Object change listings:
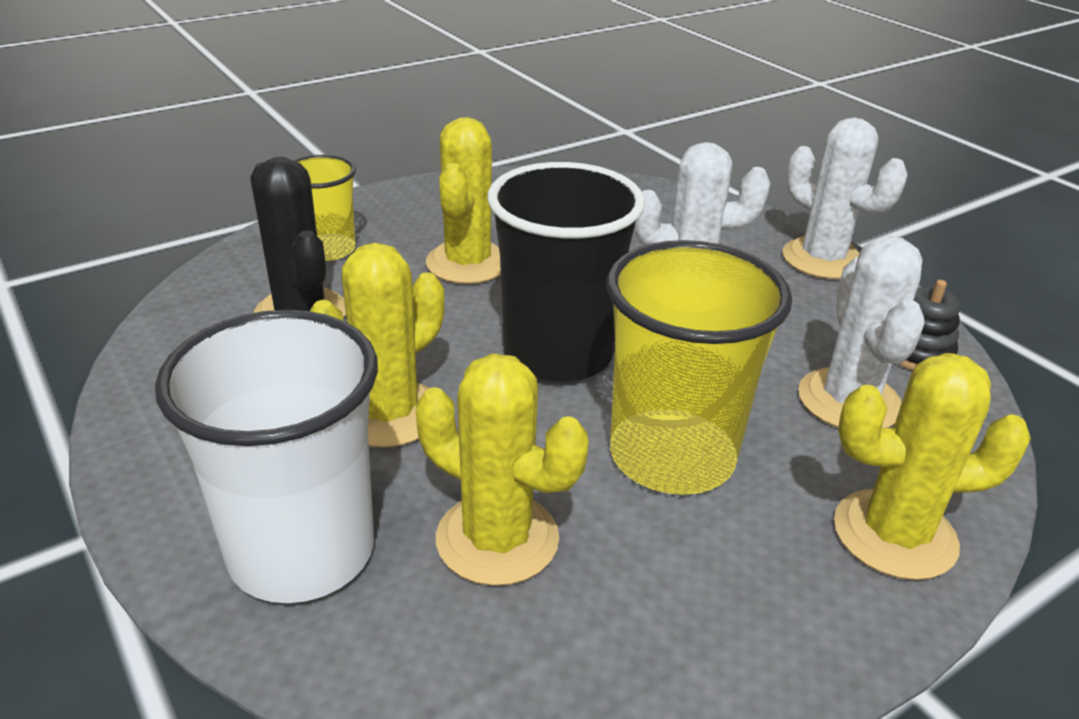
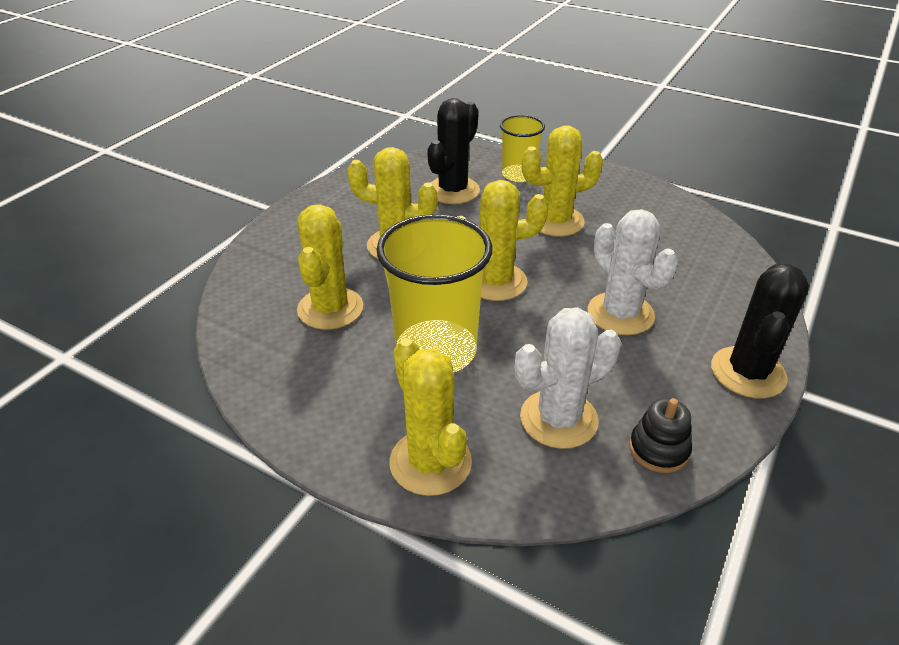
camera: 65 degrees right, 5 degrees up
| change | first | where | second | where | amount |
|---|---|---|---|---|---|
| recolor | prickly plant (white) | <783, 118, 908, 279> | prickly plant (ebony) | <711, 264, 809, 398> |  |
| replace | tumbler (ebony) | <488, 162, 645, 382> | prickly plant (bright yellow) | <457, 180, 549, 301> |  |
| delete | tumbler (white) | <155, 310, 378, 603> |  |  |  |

## WHAT YOU ARE ASKED TO DO
From the first line to the last, repeat the records exactly, leaving out the pictures.

## COMPLETED EXERCISE
camera: 65 degrees right, 5 degrees up
| change | first | where | second | where | amount |
|---|---|---|---|---|---|
| recolor | prickly plant (white) | <783, 118, 908, 279> | prickly plant (ebony) | <711, 264, 809, 398> |  |
| replace | tumbler (ebony) | <488, 162, 645, 382> | prickly plant (bright yellow) | <457, 180, 549, 301> |  |
| delete | tumbler (white) | <155, 310, 378, 603> |  |  |  |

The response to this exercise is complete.